**GIVEN INFORMATION:**
--- BEGIN ---

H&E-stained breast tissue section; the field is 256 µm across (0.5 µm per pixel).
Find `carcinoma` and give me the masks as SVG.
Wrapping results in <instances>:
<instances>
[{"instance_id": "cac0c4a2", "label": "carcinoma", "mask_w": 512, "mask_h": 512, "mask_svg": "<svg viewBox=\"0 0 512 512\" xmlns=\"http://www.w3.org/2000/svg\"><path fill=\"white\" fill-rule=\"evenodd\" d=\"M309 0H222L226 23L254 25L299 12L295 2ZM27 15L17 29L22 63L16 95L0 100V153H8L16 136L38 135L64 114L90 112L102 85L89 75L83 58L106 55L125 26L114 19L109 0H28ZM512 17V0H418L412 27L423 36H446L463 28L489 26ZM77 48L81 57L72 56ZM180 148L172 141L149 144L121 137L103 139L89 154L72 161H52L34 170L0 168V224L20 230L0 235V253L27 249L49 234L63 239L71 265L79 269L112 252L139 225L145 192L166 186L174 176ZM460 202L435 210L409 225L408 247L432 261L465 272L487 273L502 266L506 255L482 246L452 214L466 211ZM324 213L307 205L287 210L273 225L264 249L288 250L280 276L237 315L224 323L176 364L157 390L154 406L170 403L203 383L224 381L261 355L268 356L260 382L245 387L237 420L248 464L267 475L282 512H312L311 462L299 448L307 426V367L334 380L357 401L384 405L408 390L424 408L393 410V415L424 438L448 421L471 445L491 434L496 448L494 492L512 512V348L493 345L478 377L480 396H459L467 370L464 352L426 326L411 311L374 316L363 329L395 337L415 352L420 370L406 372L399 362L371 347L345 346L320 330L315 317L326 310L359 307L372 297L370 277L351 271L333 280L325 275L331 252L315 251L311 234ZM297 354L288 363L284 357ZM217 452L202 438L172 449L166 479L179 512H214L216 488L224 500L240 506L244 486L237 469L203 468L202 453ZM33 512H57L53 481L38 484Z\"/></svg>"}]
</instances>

--- END ---

**WORK TO BE COMPLETED:**
Copy, from the material above, each line in which the string "instances" occurs.

**REPLY TO THE EXERCISE:**
Wrapping results in <instances>:
<instances>
</instances>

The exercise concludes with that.